--- GIVEN INFORMATION ---
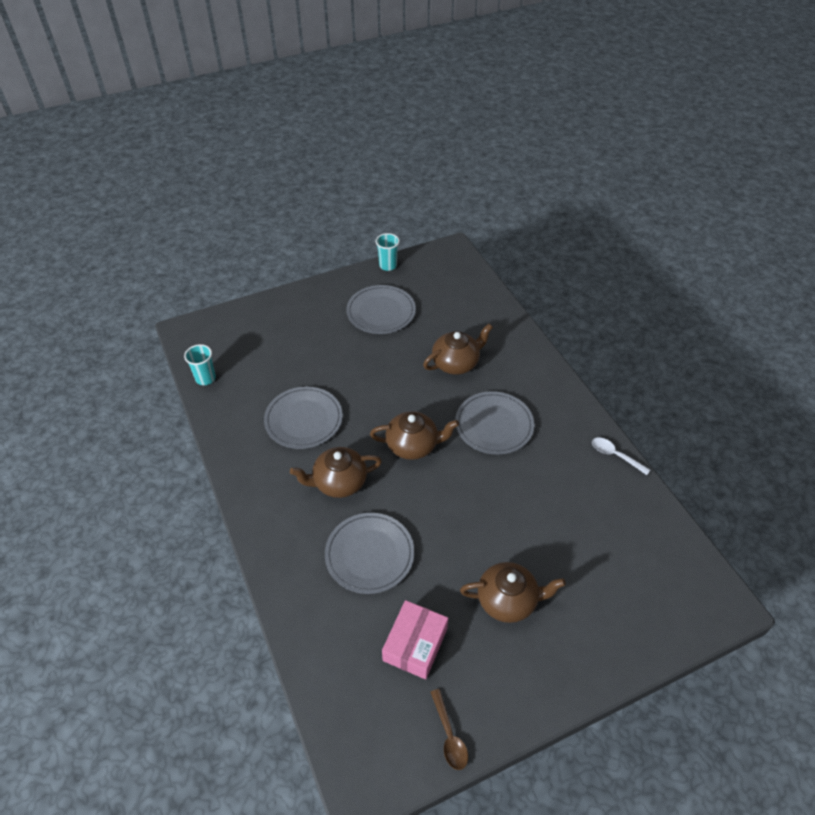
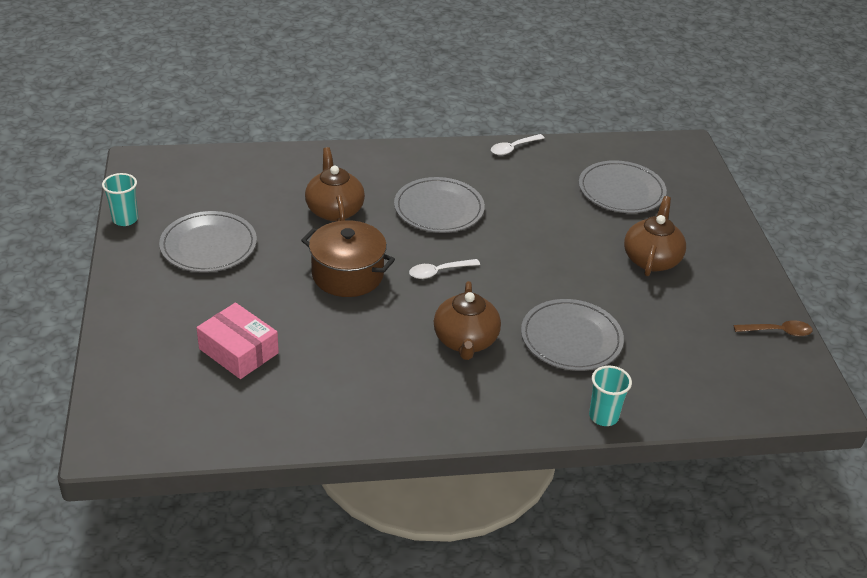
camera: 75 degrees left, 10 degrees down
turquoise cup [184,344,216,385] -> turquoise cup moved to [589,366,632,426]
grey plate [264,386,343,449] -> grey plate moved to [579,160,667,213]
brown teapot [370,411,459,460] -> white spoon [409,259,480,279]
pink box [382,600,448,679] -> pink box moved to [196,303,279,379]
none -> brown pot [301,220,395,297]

--- EXERCISE REQUIREMENTS ---
Go through the listing above and find each line containing the string "moved"; copy those lines.

--- ANSWER TO THIS EXERCISE ---
turquoise cup [184,344,216,385] -> turquoise cup moved to [589,366,632,426]
grey plate [264,386,343,449] -> grey plate moved to [579,160,667,213]
pink box [382,600,448,679] -> pink box moved to [196,303,279,379]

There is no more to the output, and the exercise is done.